(WHAT YOU HAVE TO DO): Leaving out the pictures, write the following records exactly as they read.

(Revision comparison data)
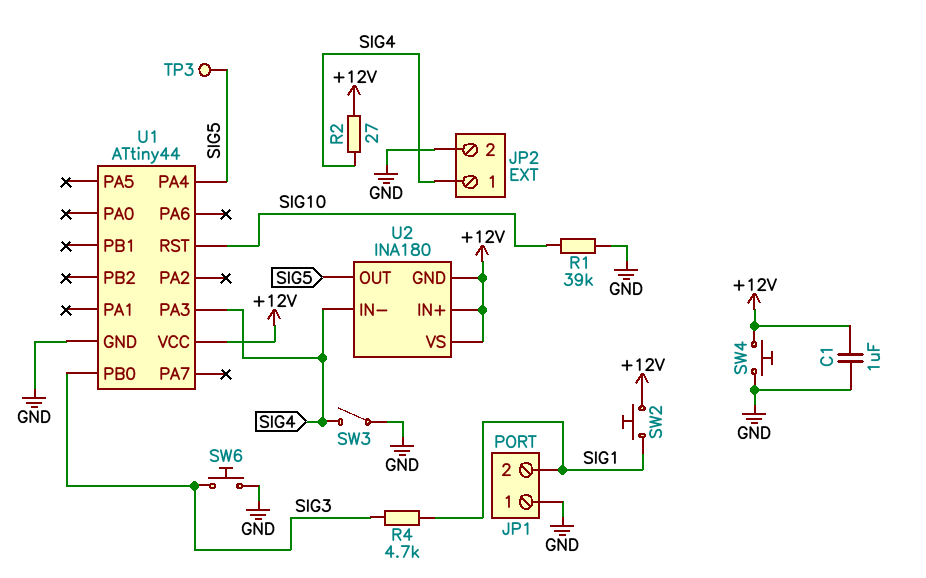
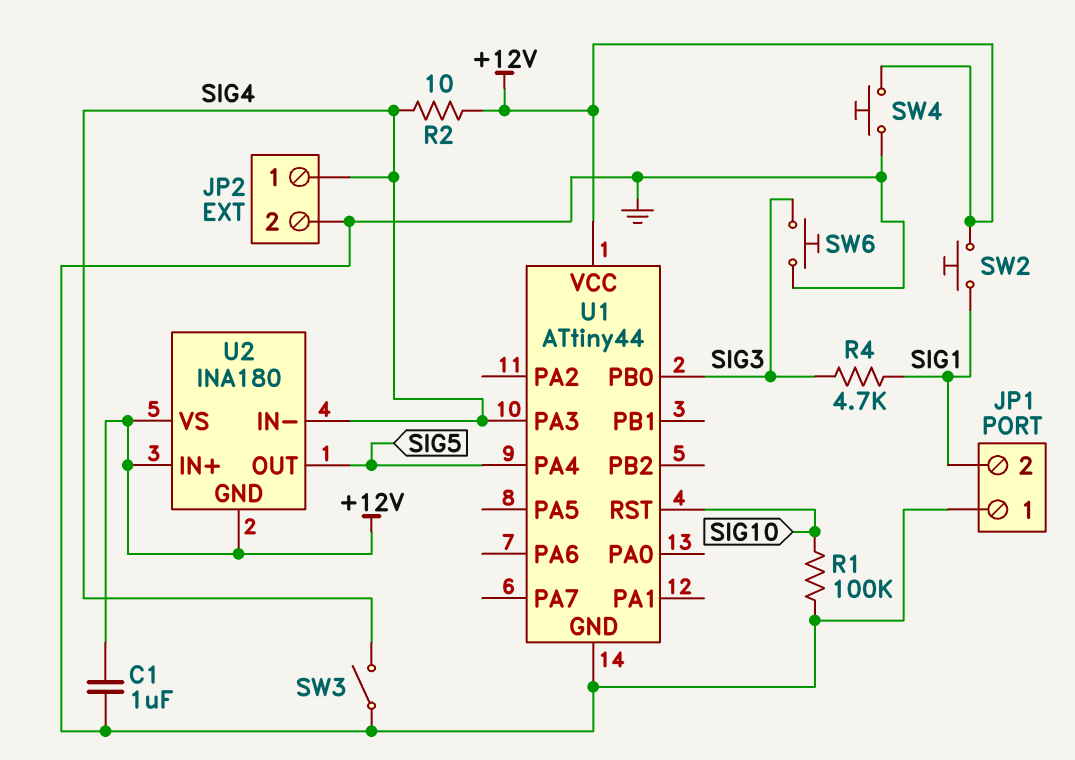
R1: 39k (GND, SIG10) -> 100k (GND, SIG10)
R2: 27 (+12V, SIG4) -> 10 (+12V, SIG4)
TP3: test point (SIG5) -> none

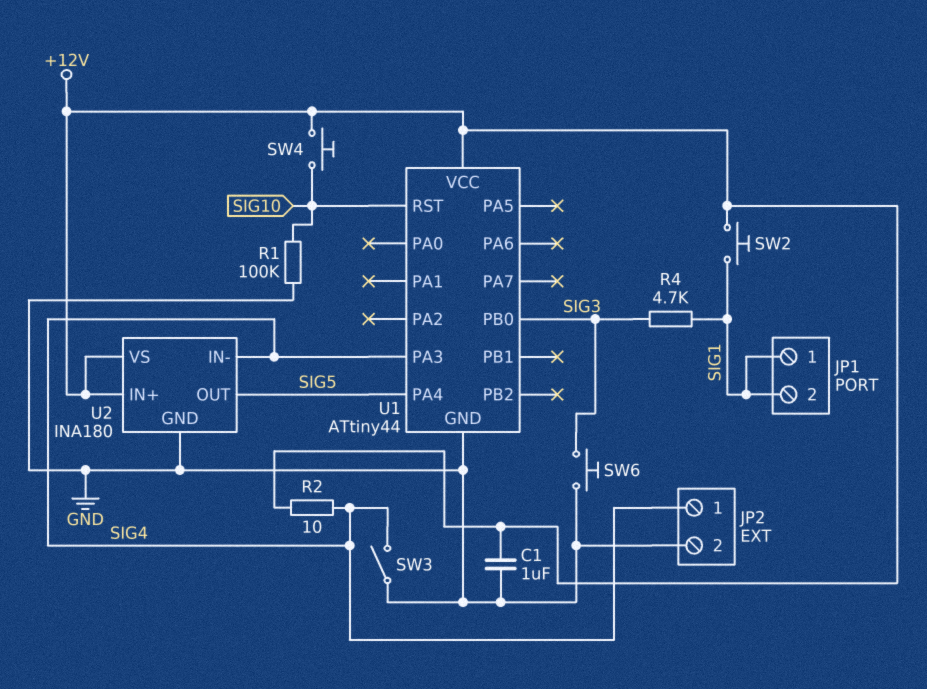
JP1 pin 1: GND -> SIG1
SW4: button (+12V, GND) -> button (+12V, SIG10)
U2 pin GND: +12V -> GND

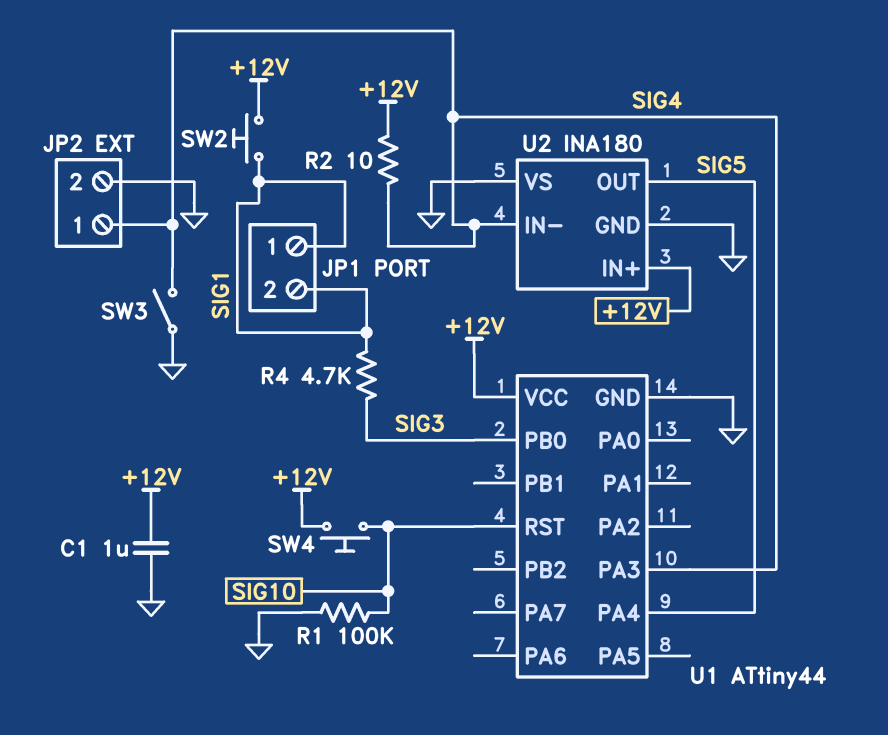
SW6: button (GND, SIG3) -> none
U2 pin VS: +12V -> GND

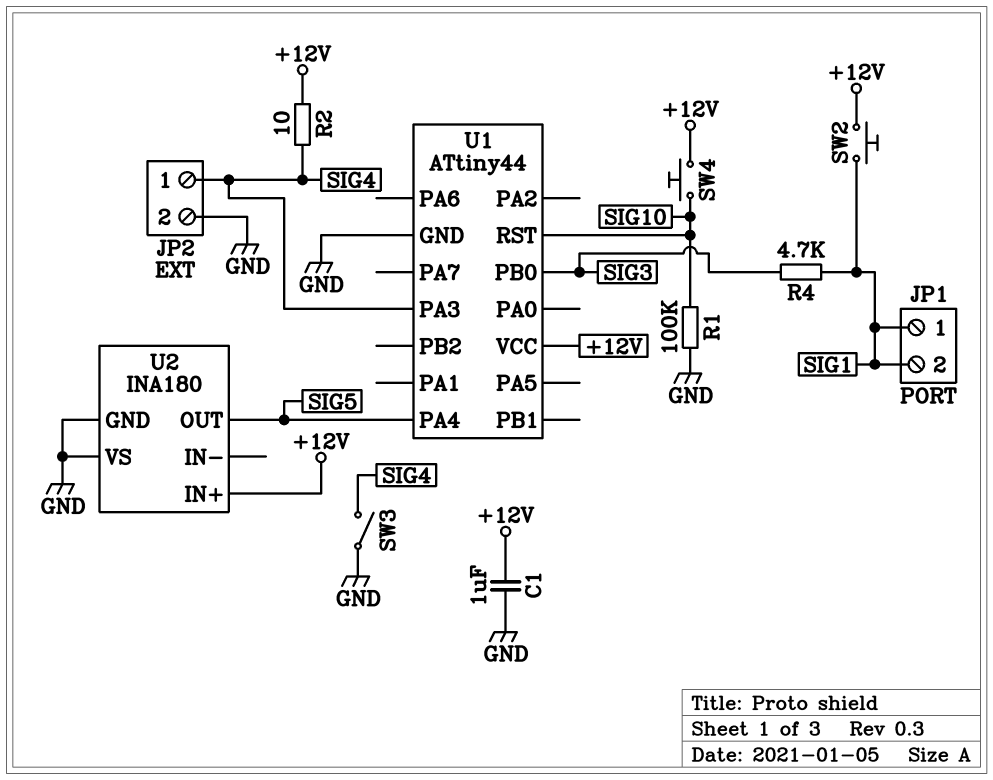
U2 pin IN-: SIG4 -> none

(SOLUTION TO THE PROBLEM):
R1: 39k (GND, SIG10) -> 100k (GND, SIG10)
R2: 27 (+12V, SIG4) -> 10 (+12V, SIG4)
TP3: test point (SIG5) -> none

JP1 pin 1: GND -> SIG1
SW4: button (+12V, GND) -> button (+12V, SIG10)
U2 pin GND: +12V -> GND

SW6: button (GND, SIG3) -> none
U2 pin VS: +12V -> GND

U2 pin IN-: SIG4 -> none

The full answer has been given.